◆ **Required work**:
Set down every line of the data exactly, skipping the pictures.

◆ **Source data**:

BEGIN

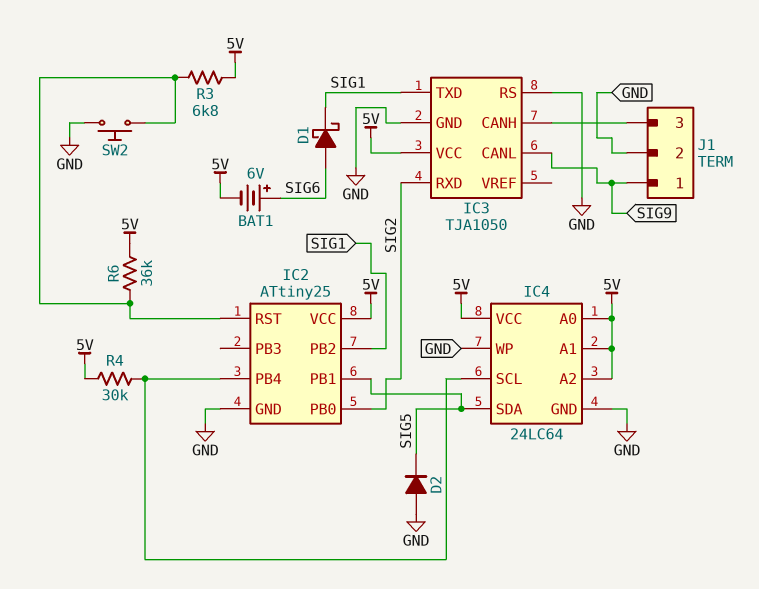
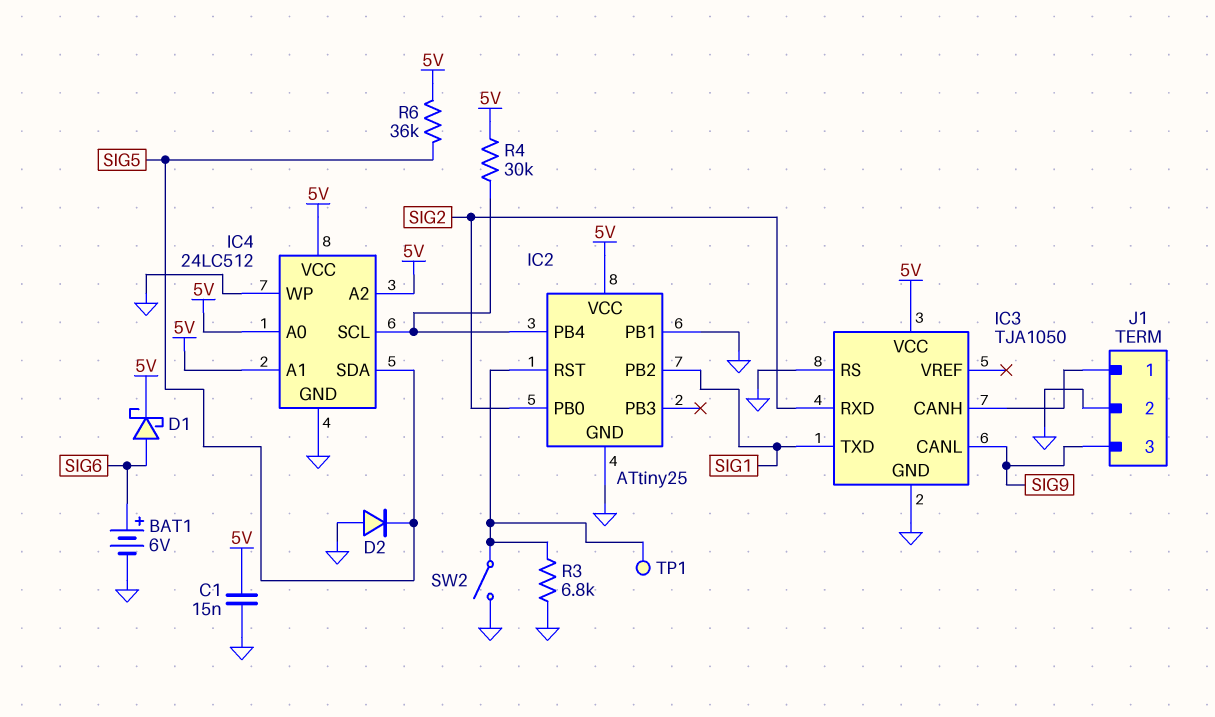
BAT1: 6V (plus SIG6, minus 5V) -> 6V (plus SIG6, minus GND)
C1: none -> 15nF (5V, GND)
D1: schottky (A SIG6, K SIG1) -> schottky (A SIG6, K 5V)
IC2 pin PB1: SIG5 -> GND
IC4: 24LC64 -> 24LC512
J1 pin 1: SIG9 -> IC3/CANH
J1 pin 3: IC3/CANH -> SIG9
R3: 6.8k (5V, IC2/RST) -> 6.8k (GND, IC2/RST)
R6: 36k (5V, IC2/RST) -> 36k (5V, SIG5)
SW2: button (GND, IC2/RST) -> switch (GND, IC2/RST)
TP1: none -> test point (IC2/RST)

END

◆ **Written answer**:
BAT1: 6V (plus SIG6, minus 5V) -> 6V (plus SIG6, minus GND)
C1: none -> 15nF (5V, GND)
D1: schottky (A SIG6, K SIG1) -> schottky (A SIG6, K 5V)
IC2 pin PB1: SIG5 -> GND
IC4: 24LC64 -> 24LC512
J1 pin 1: SIG9 -> IC3/CANH
J1 pin 3: IC3/CANH -> SIG9
R3: 6.8k (5V, IC2/RST) -> 6.8k (GND, IC2/RST)
R6: 36k (5V, IC2/RST) -> 36k (5V, SIG5)
SW2: button (GND, IC2/RST) -> switch (GND, IC2/RST)
TP1: none -> test point (IC2/RST)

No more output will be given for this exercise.